Start of The input

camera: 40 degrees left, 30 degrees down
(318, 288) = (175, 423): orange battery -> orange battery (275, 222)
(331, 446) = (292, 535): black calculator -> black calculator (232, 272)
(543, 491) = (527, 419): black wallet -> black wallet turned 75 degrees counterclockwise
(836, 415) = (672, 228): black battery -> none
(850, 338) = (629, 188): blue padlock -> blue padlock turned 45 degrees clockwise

End of The input
Start of The input

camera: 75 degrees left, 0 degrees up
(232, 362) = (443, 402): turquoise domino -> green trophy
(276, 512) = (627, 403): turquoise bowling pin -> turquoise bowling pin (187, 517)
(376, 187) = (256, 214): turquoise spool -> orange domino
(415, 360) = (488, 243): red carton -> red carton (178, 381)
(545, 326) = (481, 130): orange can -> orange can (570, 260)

End of The input
Start of The input

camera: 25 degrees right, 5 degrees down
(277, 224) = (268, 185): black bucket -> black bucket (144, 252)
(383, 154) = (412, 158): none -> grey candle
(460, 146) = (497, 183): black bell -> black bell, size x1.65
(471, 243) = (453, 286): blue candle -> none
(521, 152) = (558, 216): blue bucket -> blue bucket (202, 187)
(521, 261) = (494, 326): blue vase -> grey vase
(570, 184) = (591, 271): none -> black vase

End of The input

• _What to work on_:
The lines to return are those with the string "turned" in them; copy each from the entries above.

• _Reply_:
(543, 491) = (527, 419): black wallet -> black wallet turned 75 degrees counterclockwise
(850, 338) = (629, 188): blue padlock -> blue padlock turned 45 degrees clockwise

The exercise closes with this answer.